> **PROBLEM DETAILS**
Your task is to repeat the entries below exactly and to leave their images out.

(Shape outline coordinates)
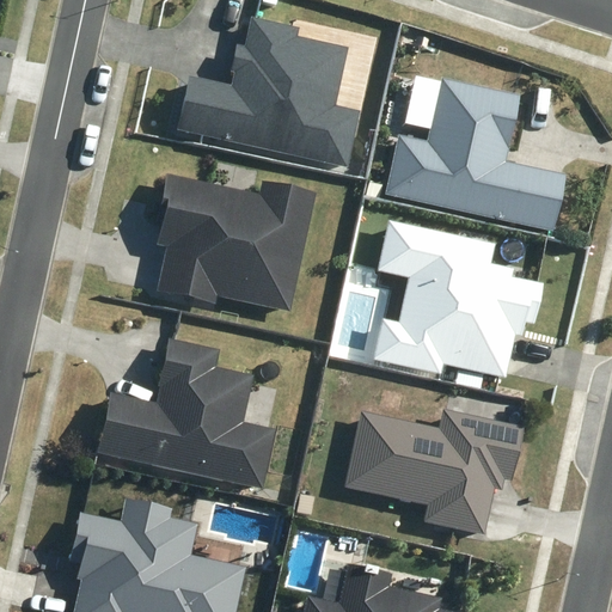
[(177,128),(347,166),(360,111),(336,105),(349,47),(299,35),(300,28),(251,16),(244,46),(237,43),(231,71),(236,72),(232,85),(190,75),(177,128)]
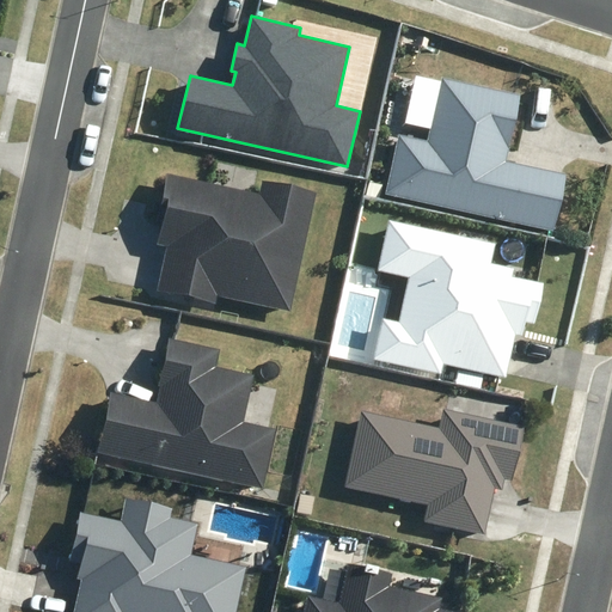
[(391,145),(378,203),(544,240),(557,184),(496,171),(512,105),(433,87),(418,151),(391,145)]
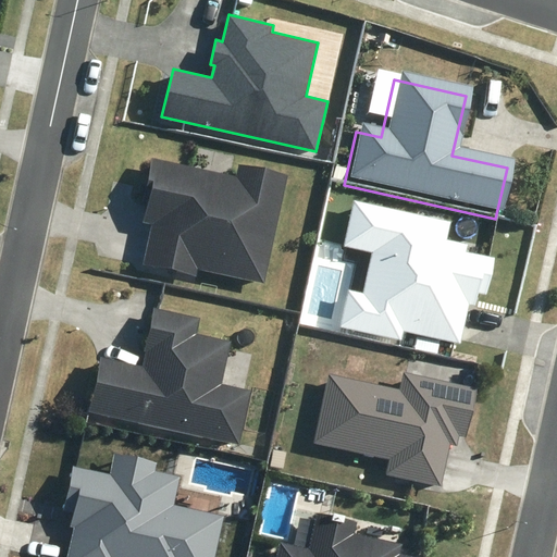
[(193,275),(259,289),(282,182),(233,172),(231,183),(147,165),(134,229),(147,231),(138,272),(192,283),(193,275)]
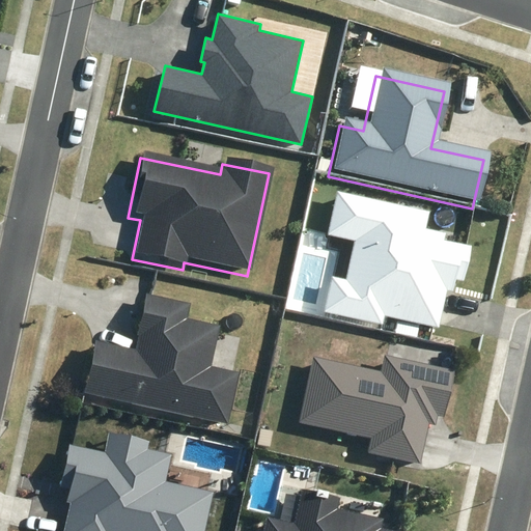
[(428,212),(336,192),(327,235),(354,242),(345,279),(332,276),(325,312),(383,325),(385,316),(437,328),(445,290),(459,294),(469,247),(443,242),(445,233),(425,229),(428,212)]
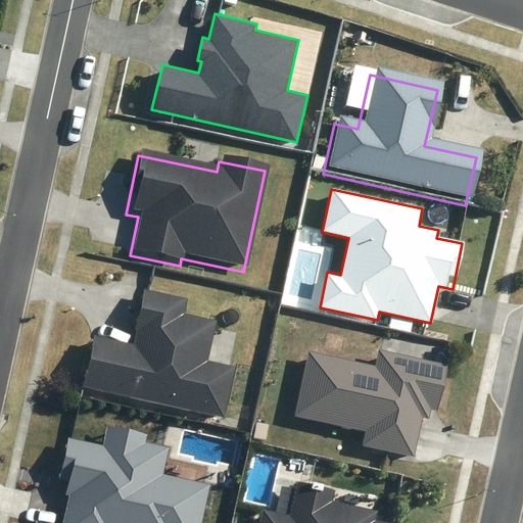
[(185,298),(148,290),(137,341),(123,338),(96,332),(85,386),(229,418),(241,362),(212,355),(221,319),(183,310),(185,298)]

> **COMPLETED EXERCISE**
[(177,128),(347,166),(360,111),(336,105),(349,47),(299,35),(300,28),(251,16),(244,46),(237,43),(231,71),(236,72),(232,85),(190,75),(177,128)]
[(391,145),(378,203),(544,240),(557,184),(496,171),(512,105),(433,87),(418,151),(391,145)]
[(193,275),(259,289),(282,182),(233,172),(231,183),(147,165),(134,229),(147,231),(138,272),(192,283),(193,275)]
[(428,212),(336,192),(327,235),(354,242),(345,279),(332,276),(325,312),(383,325),(385,316),(437,328),(445,290),(459,294),(469,247),(443,242),(445,233),(425,229),(428,212)]
[(185,298),(148,290),(137,341),(123,338),(96,332),(85,386),(229,418),(241,362),(212,355),(221,319),(183,310),(185,298)]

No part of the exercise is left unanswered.